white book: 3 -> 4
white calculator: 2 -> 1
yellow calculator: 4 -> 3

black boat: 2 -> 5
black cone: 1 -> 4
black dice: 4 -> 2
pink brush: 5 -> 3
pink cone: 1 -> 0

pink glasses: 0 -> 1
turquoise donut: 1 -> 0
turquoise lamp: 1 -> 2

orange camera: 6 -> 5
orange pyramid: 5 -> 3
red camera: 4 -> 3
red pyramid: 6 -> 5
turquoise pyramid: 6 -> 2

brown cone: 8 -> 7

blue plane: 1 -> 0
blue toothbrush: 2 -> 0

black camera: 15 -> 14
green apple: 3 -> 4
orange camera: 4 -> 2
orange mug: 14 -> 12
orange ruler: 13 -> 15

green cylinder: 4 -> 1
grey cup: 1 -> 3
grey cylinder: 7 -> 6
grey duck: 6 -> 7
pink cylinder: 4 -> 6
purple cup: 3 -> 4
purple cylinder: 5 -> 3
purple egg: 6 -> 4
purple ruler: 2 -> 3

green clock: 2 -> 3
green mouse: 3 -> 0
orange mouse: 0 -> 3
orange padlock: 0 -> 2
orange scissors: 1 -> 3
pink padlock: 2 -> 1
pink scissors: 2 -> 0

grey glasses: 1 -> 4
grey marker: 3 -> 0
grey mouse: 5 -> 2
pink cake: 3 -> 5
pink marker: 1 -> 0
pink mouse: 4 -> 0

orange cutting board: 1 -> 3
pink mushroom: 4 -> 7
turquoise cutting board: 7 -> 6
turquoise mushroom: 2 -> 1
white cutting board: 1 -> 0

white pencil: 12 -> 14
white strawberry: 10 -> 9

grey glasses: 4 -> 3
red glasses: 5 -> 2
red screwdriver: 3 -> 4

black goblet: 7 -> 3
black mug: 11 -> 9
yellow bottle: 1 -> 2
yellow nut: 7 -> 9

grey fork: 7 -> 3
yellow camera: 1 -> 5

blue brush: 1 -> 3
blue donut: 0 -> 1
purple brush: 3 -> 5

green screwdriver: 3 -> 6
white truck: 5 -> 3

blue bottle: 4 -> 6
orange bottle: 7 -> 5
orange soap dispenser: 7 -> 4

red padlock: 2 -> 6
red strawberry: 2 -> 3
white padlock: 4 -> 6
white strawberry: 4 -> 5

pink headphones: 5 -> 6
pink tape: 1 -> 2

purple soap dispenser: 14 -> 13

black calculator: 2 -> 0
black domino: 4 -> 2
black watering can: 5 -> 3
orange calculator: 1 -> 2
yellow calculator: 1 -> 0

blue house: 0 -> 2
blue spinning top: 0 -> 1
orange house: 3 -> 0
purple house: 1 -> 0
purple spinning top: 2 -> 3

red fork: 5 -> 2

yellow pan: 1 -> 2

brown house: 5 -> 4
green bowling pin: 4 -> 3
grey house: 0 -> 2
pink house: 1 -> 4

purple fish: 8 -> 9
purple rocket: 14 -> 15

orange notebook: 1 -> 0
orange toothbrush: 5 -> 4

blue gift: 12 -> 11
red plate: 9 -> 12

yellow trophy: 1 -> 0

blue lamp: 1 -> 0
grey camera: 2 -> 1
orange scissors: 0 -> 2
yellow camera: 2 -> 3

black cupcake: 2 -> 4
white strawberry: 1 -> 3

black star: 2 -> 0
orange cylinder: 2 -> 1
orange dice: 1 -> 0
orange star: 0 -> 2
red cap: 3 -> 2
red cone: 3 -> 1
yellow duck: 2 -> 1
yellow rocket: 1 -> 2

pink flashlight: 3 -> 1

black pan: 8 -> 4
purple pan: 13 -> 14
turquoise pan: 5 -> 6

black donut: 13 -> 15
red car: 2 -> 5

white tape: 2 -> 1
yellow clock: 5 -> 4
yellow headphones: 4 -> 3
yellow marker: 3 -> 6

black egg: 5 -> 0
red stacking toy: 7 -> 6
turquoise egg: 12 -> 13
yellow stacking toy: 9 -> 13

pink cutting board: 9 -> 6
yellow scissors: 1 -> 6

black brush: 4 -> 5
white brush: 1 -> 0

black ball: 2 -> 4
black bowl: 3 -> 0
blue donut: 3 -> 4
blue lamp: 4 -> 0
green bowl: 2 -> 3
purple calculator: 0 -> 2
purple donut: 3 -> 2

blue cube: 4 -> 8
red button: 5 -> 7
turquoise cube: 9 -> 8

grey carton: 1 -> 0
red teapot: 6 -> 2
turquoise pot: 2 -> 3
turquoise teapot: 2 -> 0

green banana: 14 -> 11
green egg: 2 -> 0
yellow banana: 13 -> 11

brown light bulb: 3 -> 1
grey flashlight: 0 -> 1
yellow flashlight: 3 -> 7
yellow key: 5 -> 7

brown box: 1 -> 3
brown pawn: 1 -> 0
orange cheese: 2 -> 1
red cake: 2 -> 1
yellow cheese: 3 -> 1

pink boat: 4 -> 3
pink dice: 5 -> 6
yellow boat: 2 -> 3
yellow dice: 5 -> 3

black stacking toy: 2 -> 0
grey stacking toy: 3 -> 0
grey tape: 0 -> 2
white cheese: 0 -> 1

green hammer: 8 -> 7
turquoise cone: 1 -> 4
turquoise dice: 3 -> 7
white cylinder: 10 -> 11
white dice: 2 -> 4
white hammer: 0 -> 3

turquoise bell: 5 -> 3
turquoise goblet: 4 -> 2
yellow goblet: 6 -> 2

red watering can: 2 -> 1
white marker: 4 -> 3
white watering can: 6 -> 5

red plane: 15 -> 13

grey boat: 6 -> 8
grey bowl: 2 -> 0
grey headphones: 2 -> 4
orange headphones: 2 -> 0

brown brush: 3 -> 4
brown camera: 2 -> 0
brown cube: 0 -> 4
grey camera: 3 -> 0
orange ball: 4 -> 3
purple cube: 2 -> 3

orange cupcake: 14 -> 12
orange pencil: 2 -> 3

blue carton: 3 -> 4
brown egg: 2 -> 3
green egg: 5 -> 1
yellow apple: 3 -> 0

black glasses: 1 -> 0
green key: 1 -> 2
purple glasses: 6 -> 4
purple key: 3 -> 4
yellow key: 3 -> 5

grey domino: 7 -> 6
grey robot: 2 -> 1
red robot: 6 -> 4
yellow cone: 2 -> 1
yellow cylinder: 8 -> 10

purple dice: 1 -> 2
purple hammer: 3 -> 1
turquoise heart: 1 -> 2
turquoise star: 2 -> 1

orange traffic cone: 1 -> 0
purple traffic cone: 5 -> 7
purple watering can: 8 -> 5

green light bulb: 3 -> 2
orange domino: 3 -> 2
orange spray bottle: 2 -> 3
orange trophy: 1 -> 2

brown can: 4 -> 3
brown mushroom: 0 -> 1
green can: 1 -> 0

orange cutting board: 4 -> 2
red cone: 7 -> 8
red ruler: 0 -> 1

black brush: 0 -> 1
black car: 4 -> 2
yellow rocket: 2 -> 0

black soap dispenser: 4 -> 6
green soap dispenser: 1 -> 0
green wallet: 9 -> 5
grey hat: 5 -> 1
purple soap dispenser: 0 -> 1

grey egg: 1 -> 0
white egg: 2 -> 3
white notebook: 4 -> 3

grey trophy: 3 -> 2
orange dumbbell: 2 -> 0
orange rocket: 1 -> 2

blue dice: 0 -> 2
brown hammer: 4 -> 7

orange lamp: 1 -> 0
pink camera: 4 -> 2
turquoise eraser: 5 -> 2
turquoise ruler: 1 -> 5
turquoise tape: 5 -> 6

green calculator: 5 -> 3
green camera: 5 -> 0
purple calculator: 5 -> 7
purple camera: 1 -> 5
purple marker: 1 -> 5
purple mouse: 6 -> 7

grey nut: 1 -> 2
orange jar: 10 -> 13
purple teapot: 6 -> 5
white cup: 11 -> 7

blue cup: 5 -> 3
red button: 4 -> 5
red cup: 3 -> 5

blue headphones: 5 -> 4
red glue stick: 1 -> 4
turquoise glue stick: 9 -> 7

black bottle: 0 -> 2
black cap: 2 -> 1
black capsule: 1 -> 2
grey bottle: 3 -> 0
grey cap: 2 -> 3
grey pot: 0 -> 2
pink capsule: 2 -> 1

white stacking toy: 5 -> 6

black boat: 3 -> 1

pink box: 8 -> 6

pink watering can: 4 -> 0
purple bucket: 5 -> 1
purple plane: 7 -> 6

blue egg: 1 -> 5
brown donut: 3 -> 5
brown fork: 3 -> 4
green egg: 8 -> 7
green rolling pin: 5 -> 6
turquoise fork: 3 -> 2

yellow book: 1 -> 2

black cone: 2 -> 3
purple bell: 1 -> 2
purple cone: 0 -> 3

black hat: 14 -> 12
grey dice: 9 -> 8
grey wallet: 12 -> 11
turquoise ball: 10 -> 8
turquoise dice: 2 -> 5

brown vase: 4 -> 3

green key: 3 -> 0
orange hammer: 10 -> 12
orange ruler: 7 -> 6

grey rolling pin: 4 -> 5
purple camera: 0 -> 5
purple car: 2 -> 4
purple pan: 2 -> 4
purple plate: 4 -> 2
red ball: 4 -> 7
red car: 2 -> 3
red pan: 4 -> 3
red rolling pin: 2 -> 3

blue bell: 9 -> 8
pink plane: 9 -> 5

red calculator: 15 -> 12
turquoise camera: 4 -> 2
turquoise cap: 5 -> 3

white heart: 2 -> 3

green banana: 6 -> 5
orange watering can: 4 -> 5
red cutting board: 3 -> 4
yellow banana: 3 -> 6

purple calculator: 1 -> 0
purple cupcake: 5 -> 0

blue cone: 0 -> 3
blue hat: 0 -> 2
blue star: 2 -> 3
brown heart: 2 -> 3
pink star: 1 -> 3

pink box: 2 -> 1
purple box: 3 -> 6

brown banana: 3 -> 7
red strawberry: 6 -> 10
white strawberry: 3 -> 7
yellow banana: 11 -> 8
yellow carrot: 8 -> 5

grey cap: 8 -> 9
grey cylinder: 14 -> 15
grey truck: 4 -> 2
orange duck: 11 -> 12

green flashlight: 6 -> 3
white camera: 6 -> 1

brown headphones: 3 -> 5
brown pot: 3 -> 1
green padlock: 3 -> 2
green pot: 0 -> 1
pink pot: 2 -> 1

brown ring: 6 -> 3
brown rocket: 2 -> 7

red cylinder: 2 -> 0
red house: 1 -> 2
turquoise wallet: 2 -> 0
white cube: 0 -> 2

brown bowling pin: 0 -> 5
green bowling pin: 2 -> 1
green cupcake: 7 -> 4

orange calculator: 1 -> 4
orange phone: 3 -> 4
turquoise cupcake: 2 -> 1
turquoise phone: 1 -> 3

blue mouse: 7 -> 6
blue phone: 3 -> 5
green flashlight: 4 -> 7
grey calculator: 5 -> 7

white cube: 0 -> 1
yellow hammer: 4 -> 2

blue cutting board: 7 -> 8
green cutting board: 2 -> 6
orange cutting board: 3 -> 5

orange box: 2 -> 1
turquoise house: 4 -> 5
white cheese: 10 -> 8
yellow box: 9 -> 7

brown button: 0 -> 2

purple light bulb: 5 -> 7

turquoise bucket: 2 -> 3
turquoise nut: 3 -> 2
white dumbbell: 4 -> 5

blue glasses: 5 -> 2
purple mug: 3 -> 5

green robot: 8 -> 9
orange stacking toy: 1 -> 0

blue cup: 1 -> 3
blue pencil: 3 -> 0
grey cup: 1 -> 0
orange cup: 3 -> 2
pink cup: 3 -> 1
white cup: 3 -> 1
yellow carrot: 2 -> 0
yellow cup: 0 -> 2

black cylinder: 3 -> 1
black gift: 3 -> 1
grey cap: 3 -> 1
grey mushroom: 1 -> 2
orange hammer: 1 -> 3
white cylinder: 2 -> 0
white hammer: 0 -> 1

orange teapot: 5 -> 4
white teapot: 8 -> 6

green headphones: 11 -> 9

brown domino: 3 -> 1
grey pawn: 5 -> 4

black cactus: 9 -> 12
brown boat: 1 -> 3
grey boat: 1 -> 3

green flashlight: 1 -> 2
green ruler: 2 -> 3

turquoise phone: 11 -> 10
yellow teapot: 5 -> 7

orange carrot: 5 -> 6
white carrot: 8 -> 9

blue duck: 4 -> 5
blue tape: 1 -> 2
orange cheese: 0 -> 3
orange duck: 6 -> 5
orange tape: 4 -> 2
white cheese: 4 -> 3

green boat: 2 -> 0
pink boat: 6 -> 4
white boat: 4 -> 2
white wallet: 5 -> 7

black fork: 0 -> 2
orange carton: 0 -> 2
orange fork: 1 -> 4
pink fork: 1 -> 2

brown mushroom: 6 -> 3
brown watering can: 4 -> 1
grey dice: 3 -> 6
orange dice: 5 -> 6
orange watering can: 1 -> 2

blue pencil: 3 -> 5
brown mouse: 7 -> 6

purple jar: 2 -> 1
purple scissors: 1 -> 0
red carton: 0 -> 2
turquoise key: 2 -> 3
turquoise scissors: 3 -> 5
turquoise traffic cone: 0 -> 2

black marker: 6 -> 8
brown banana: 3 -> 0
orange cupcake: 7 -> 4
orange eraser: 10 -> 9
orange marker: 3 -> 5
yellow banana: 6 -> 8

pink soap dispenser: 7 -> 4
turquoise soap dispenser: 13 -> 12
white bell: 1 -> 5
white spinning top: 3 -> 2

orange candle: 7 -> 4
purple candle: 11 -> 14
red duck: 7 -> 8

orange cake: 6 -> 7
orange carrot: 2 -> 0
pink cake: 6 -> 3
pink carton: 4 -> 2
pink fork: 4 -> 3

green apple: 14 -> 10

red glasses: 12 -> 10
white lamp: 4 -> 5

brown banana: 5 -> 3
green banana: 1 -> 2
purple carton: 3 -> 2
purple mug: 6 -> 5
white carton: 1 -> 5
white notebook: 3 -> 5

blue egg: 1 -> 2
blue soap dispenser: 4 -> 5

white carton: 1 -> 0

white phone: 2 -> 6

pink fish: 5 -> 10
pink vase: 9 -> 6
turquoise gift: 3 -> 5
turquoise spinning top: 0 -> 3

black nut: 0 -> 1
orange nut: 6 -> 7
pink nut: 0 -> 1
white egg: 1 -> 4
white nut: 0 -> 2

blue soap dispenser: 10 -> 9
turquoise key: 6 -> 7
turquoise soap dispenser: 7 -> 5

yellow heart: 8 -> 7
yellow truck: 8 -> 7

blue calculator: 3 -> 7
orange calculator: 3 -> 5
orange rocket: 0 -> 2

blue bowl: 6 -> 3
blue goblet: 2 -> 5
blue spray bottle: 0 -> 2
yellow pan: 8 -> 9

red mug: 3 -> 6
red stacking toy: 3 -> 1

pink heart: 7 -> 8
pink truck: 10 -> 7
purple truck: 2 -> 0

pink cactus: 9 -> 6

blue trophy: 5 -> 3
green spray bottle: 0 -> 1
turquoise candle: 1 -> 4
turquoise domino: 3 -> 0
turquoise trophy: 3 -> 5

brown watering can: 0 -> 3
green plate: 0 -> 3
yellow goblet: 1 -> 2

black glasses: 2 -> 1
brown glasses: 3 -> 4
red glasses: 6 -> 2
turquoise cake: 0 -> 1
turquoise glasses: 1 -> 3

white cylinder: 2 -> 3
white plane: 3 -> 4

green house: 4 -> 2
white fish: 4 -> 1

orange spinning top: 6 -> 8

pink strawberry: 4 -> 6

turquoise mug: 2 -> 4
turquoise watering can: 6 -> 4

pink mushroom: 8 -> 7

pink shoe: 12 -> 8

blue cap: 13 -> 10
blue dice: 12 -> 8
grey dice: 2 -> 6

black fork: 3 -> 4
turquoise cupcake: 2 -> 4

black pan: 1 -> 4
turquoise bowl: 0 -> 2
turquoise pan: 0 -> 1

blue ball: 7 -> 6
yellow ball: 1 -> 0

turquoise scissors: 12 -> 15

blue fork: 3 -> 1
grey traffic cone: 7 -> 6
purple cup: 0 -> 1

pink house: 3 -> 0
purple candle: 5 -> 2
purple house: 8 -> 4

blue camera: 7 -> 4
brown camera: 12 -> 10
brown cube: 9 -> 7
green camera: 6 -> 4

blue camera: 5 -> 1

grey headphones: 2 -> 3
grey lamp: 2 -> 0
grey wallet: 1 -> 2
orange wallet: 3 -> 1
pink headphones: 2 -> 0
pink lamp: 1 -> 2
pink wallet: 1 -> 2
────────────────────
(WHAT TO PRODUCE): Nothing but the lines above from the one containing "pink tape: 1 -> 2" through the one containing "brown house: 5 -> 4" should appear in the answer, each repeated exactly.

(EXERCISE RESULT):
pink tape: 1 -> 2

purple soap dispenser: 14 -> 13

black calculator: 2 -> 0
black domino: 4 -> 2
black watering can: 5 -> 3
orange calculator: 1 -> 2
yellow calculator: 1 -> 0

blue house: 0 -> 2
blue spinning top: 0 -> 1
orange house: 3 -> 0
purple house: 1 -> 0
purple spinning top: 2 -> 3

red fork: 5 -> 2

yellow pan: 1 -> 2

brown house: 5 -> 4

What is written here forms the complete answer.